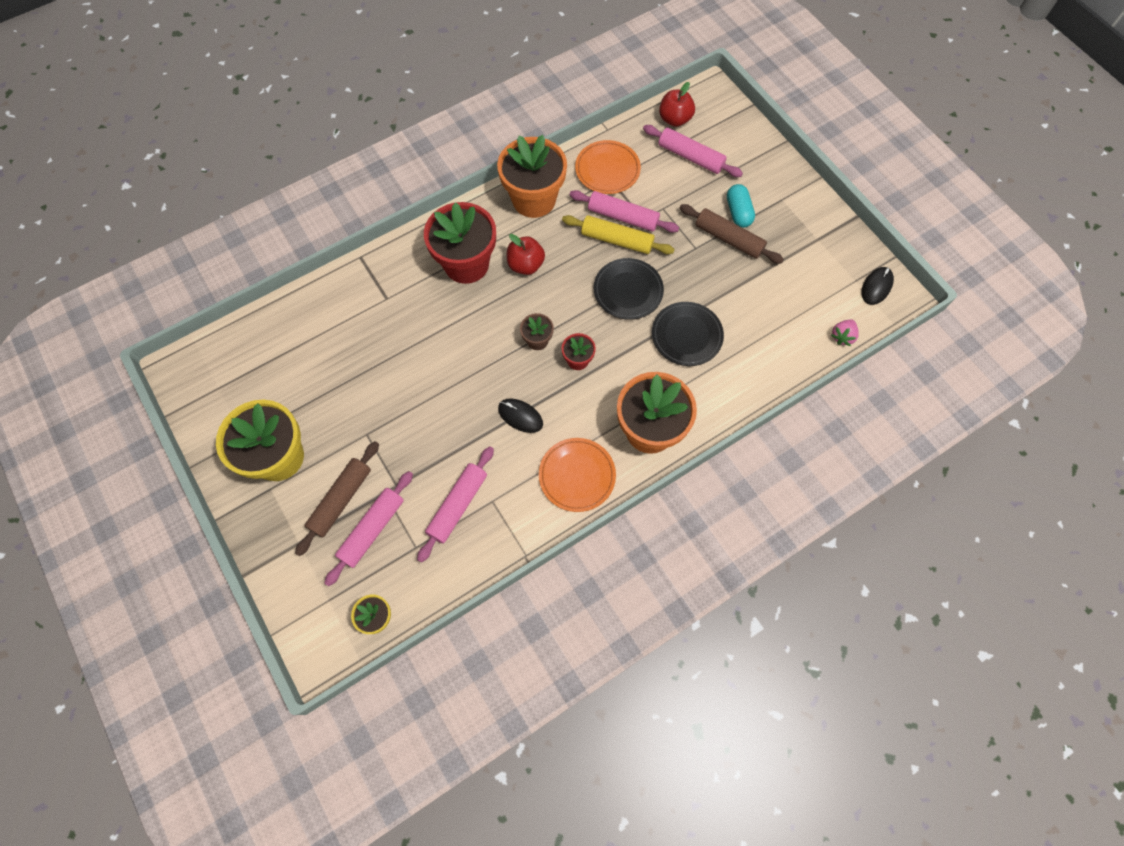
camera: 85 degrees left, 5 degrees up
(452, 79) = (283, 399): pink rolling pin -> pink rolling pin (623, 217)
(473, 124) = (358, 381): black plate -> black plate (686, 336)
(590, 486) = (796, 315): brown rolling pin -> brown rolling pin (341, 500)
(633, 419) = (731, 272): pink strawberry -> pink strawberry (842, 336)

What you are asked to do: The line with "(590, 486) = (796, 315): brown" and every line after it up to the end of the entries: output those exactly, and only those.

Written solution:
(590, 486) = (796, 315): brown rolling pin -> brown rolling pin (341, 500)
(633, 419) = (731, 272): pink strawberry -> pink strawberry (842, 336)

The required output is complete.